Skip all pictures. Write out the data below from its first line through the line that contains "[(372,131),(345,147),(363,175),(389,157),(372,131)]".

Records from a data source
---+---

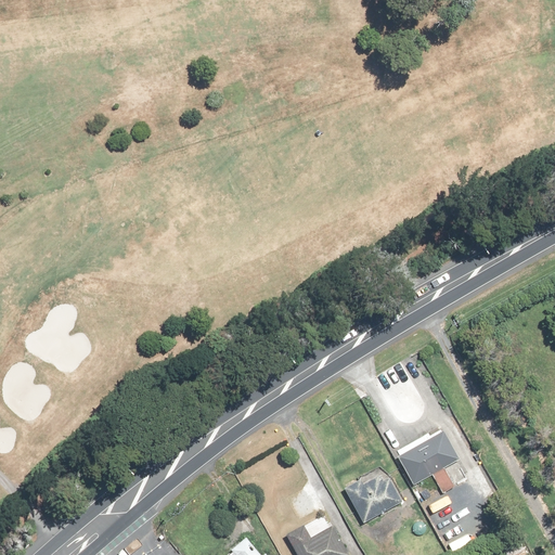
[(414,486),(433,475),(443,494),(454,488),(443,469),(459,461),(442,431),(398,455),(414,486)]
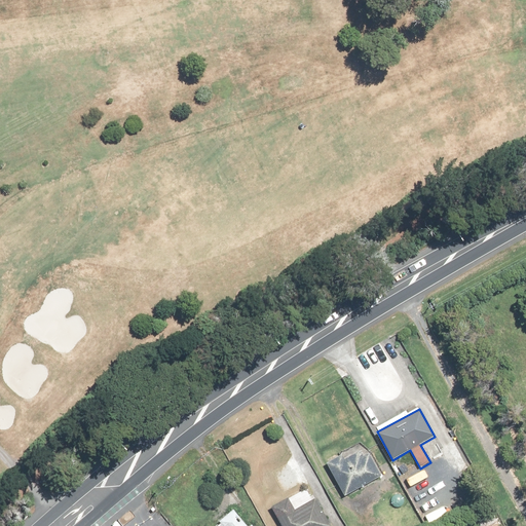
[(332,452),(335,458),(327,462),(345,496),(381,476),(363,442),(344,453),(341,447),(332,452)]
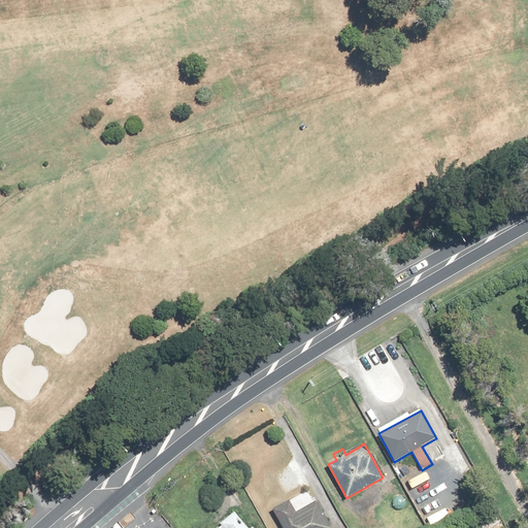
[(456,444),(441,453),(456,480),(470,471),(456,444)]
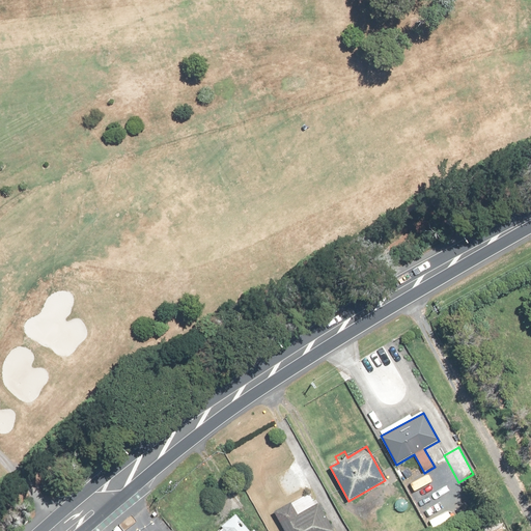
[(275,513),(284,530),(332,530),(310,493),(275,513)]
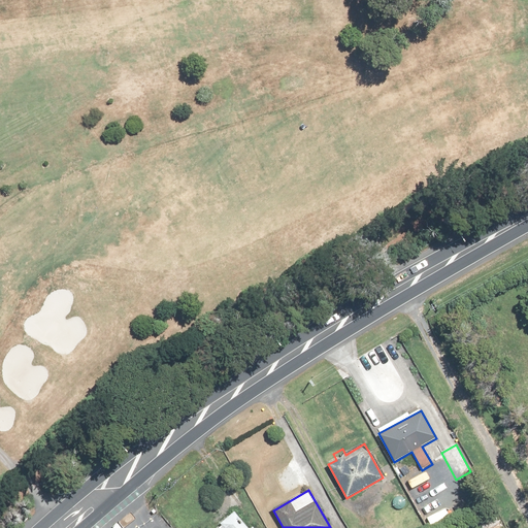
[(254,527),(253,527),(248,527),(241,521),(234,512),(220,524),(222,526),(219,527),(254,527)]
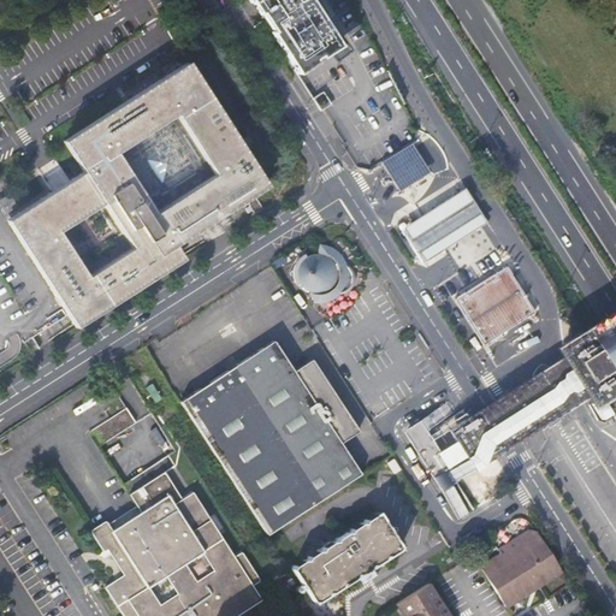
[(249,0),(258,13),(260,12),(272,31),(271,33),(296,73),(338,46),(308,0),(249,0)]
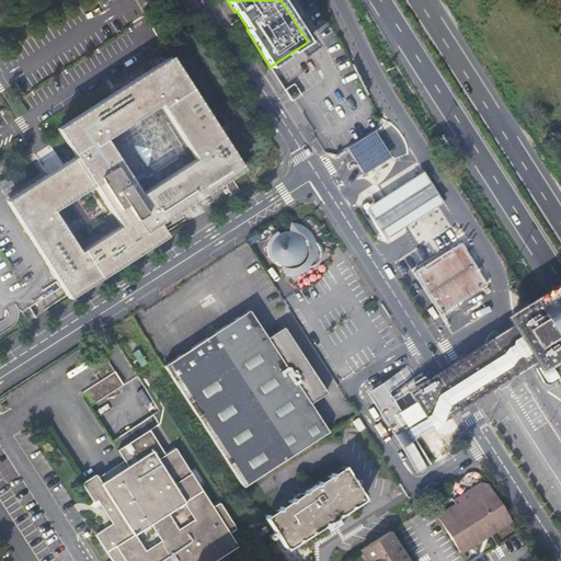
[(165,236),(158,222),(241,169),(170,57),(56,128),(73,157),(18,193),(6,201),(61,287),(68,298),(165,236)]
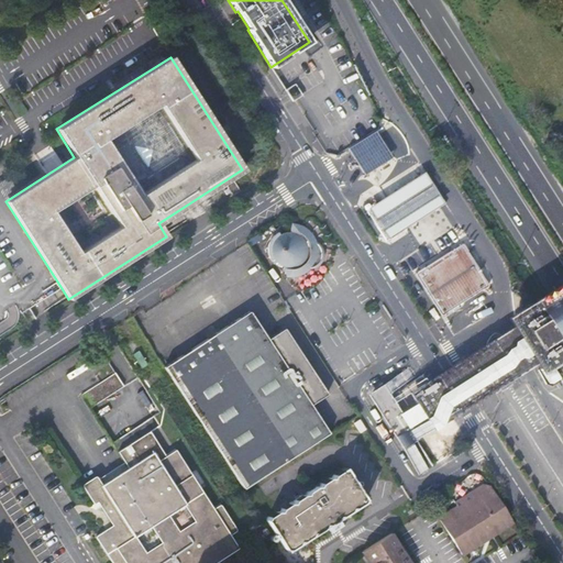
[(372,131),(345,147),(363,175),(389,157),(372,131)]
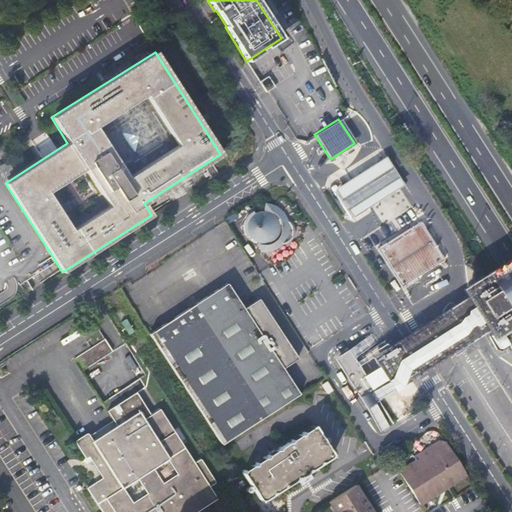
[(265,204),(265,212),(262,212),(260,212),(259,212),(257,213),(256,214),(252,211),(251,212),(249,214),(247,216),(246,217),(245,219),(245,221),(244,223),(244,225),(244,227),(244,230),(245,232),(245,233),(246,235),(247,237),(248,238),(249,240),(252,243),(255,239),(256,240),(258,241),(259,241),(260,241),(262,242),(264,242),(265,252),(270,251),(275,249),(277,248),(279,246),(283,243),(285,244),(287,240),(289,236),(290,237),(291,230),(289,230),(289,226),(288,221),(286,222),(285,219),(284,217),(283,215),(282,213),(280,211),(279,209),(277,208),(275,206),(273,205),(270,205),(269,204),(265,204)]
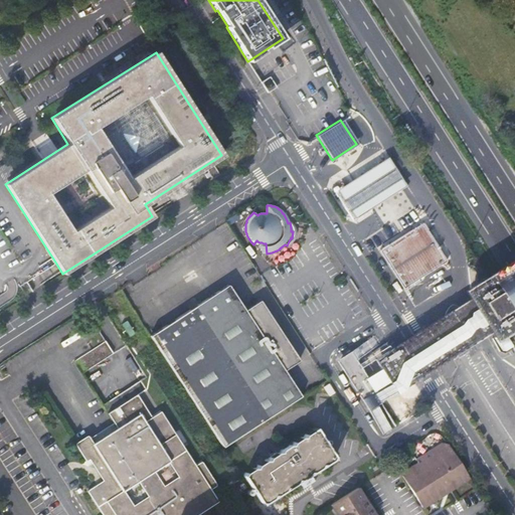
[(438,251),(425,232),(427,230),(422,222),(412,229),(413,231),(402,239),(391,246),(389,244),(379,250),(403,289),(447,261),(440,250),(438,251)]
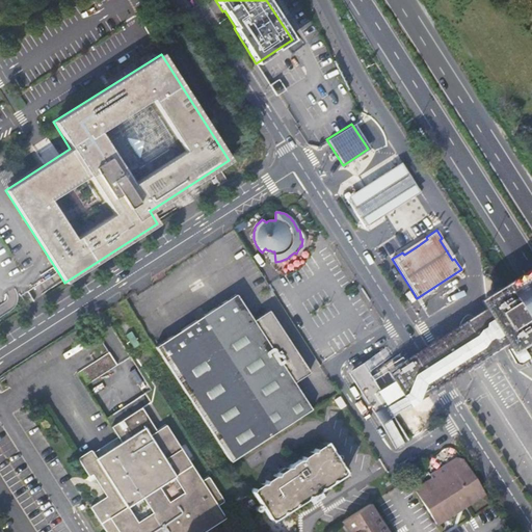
[(531,264),(531,265),(477,299),(483,309),(477,312),(452,328),(433,340),(419,349),(408,356),(387,371),(393,380),(401,394),(402,396),(404,399),(407,404),(408,406),(431,392),(442,384),(457,375),(475,364),(499,348),(505,344),(511,352),(519,363),(528,356),(522,345),(531,338),(531,264)]
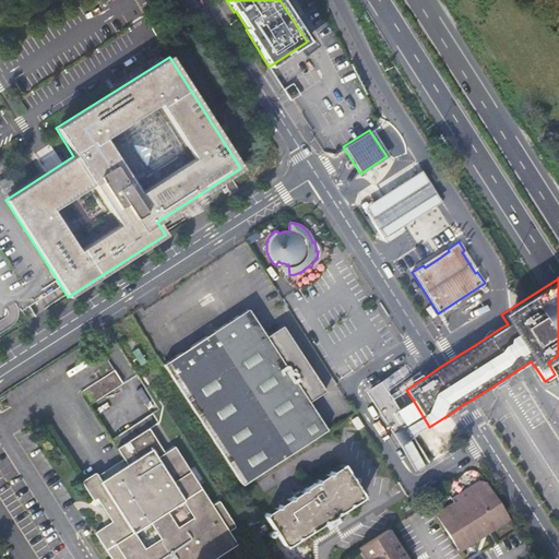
[(325,391),(282,325),(265,336),(248,309),(164,365),(242,485),(326,430),(308,402),(325,391)]
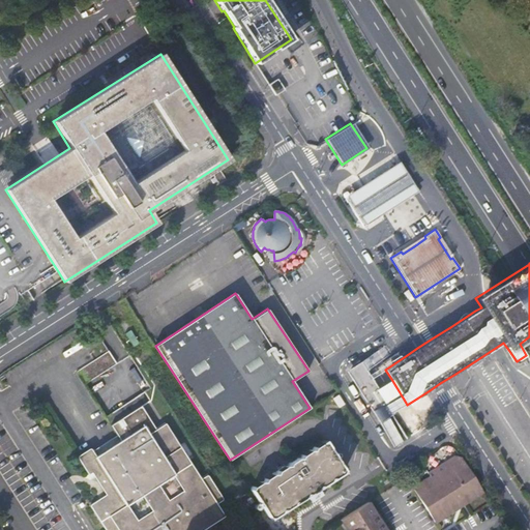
[(139,348),(134,339),(128,343),(134,351),(139,348)]
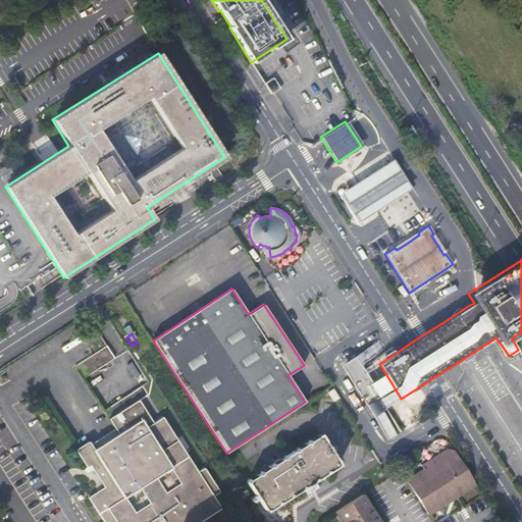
[(382,346),(379,341),(341,365),(388,440),(394,437),(398,435),(380,409),(400,397),(397,392),(395,388),(381,397),(380,395),(394,386),(385,373),(371,382),(360,365),(384,349),(382,346)]
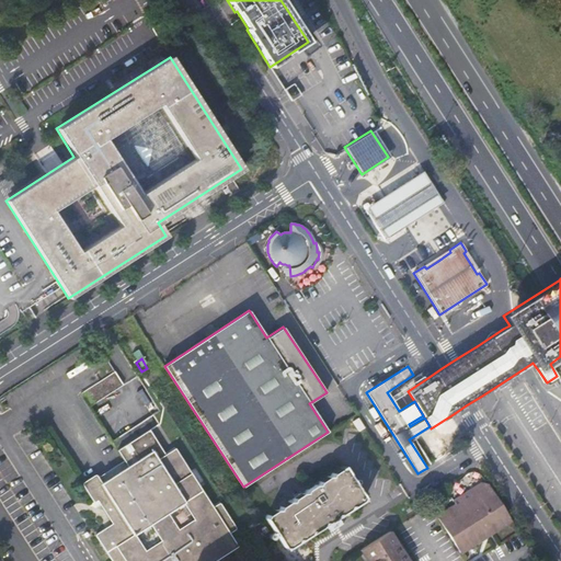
[(165,378),(159,368),(146,376),(152,387),(165,378)]
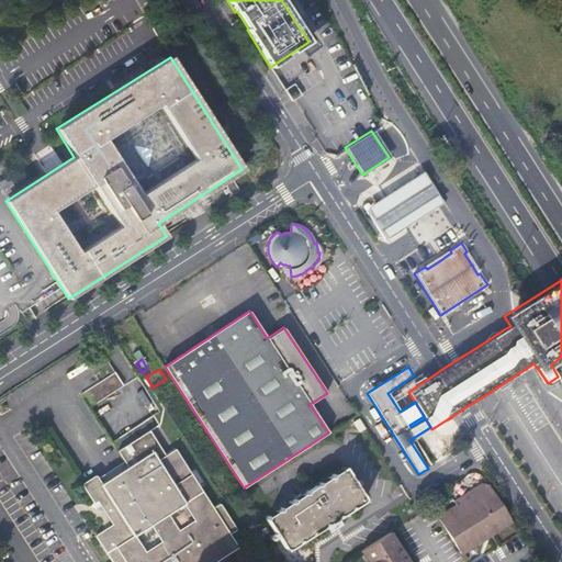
[(124,385),(115,372),(114,372),(102,380),(81,394),(90,407),(124,385)]
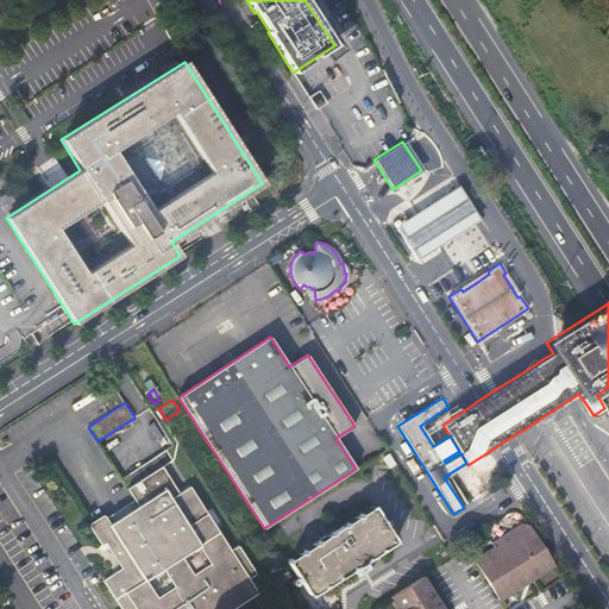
[(393,458),(388,451),(383,454),(387,462),(393,458)]
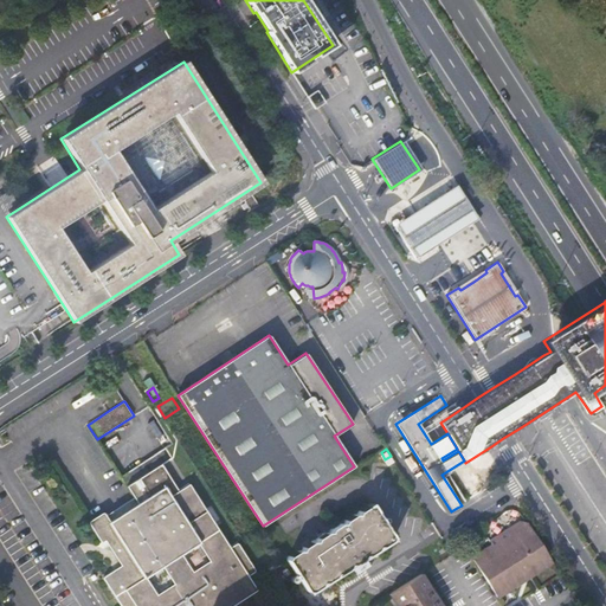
[(122,476),(127,483),(148,470),(143,463),(122,476)]
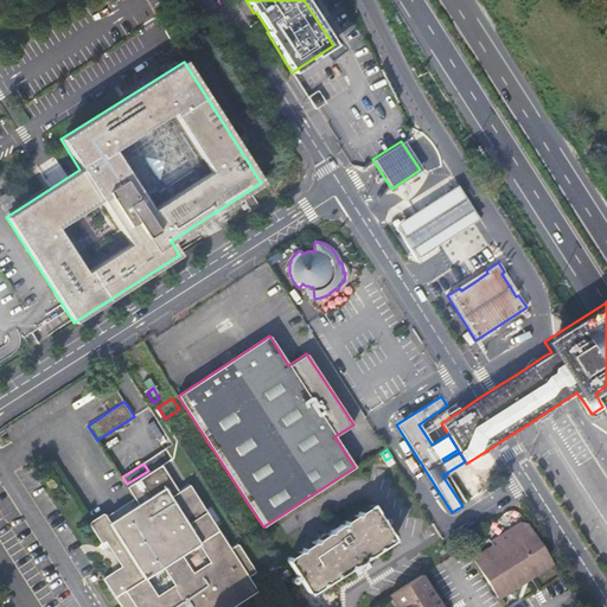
[(255,570),(238,544),(237,544),(236,544),(230,548),(190,485),(178,492),(161,465),(127,487),(131,493),(138,504),(109,522),(104,513),(103,513),(102,513),(93,521),(90,522),(89,522),(89,523),(88,523),(89,524),(96,536),(100,542),(101,543),(102,543),(103,543),(106,542),(121,567),(106,576),(103,577),(103,579),(103,580),(120,606),(227,606),(219,595),(248,577),(254,573),(255,573),(256,572),(255,572),(255,570)]
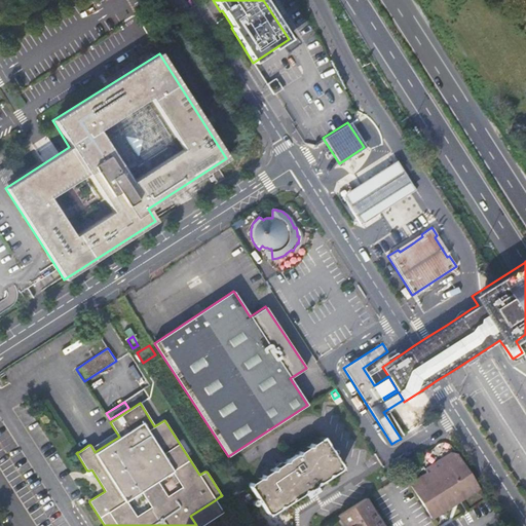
[(338,470),(340,466),(323,439),(318,439),(311,444),(309,446),(306,447),(299,451),(295,454),(287,459),(286,462),(283,462),(275,466),(273,470),(270,470),(263,475),(261,478),(258,478),(251,483),(249,486),(266,514),(270,513),(277,509),(279,505),(283,505),(290,500),(291,497),(294,497),(302,492),(303,489),(306,489),(314,485),(315,482),(318,482),(326,478),(328,475),(331,475),(338,470)]
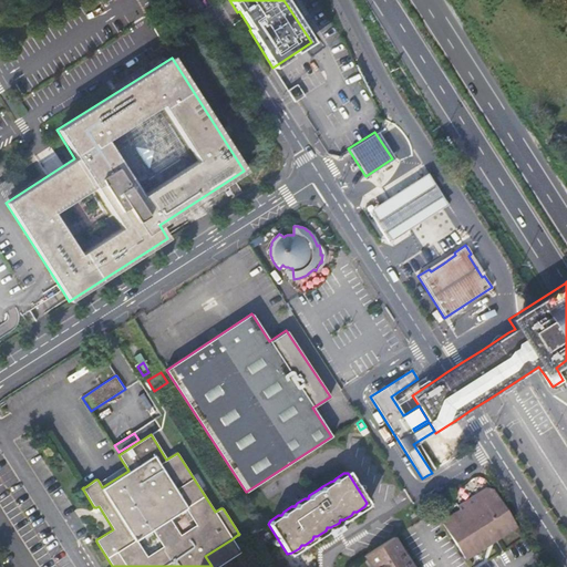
[(460,508),(441,521),(465,558),(517,526),(494,490),(485,487),(457,505),(460,508)]
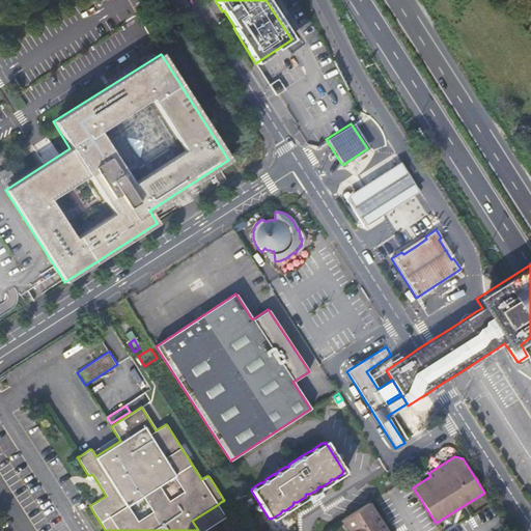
[(387,530),(369,502),(340,521),(341,522),(346,530),(387,530)]
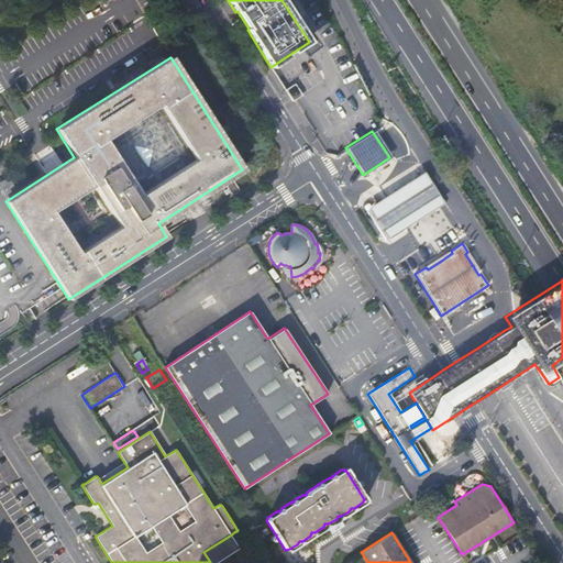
[(239,549),(230,536),(203,552),(210,562),(214,562),(219,561),(222,559),(239,549)]
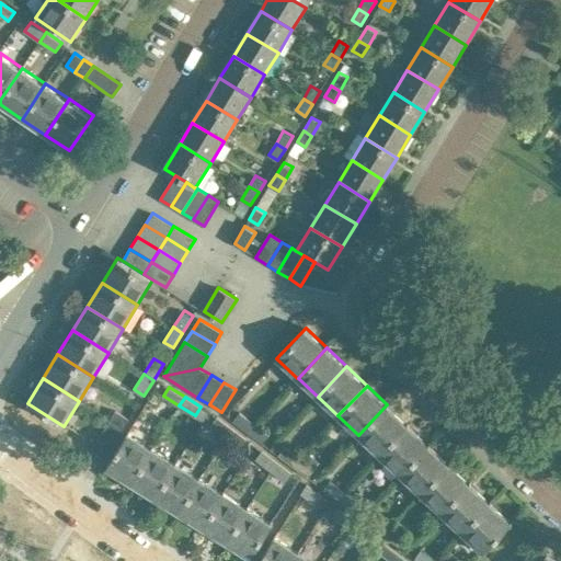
[(379,455),(408,424),(387,404),(358,435),(379,455)]
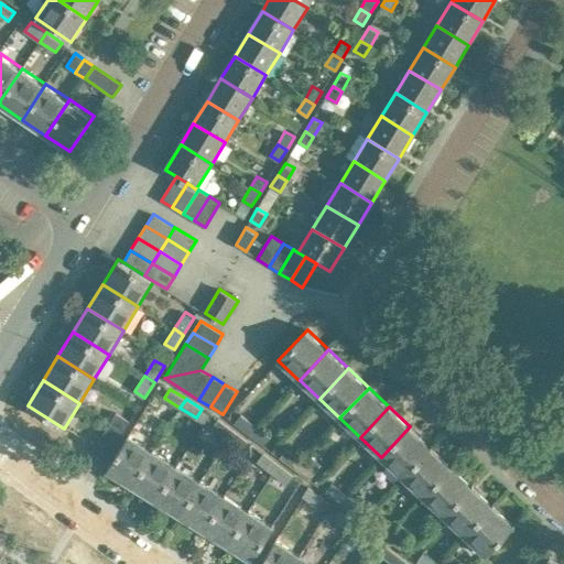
[(123,431),(130,421),(116,412),(110,422),(123,431)]
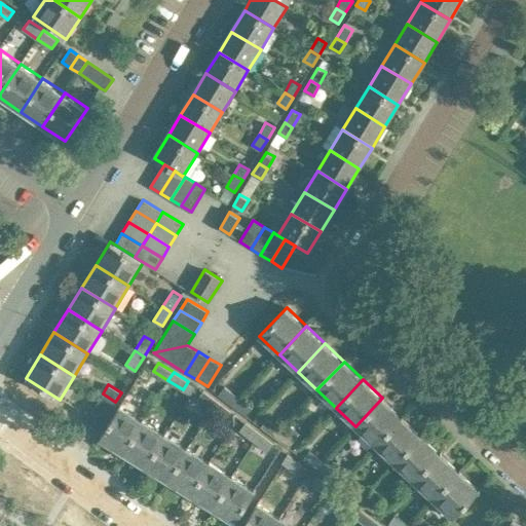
[(233,404),(239,397),(225,386),(220,393),(233,404)]
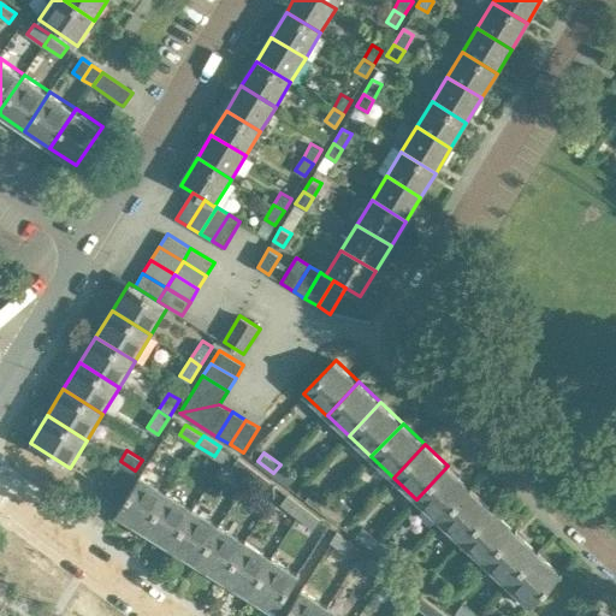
[(255,469),(238,457),(232,466),(248,479),(255,469)]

---+---

--- EXERCISE ANSWER ---
[(414,486),(433,475),(443,494),(454,488),(443,469),(459,461),(442,431),(398,455),(414,486)]
[(332,452),(335,458),(327,462),(345,496),(381,476),(363,442),(344,453),(341,447),(332,452)]
[(456,444),(441,453),(456,480),(470,471),(456,444)]
[(275,513),(284,530),(332,530),(310,493),(275,513)]
[(254,527),(253,527),(248,527),(241,521),(234,512),(220,524),(222,526),(219,527),(254,527)]
[(249,0),(258,13),(260,12),(272,31),(271,33),(296,73),(338,46),(308,0),(249,0)]
[(165,236),(158,222),(241,169),(170,57),(56,128),(73,157),(18,193),(6,201),(61,287),(68,298),(165,236)]
[(372,131),(345,147),(363,175),(389,157),(372,131)]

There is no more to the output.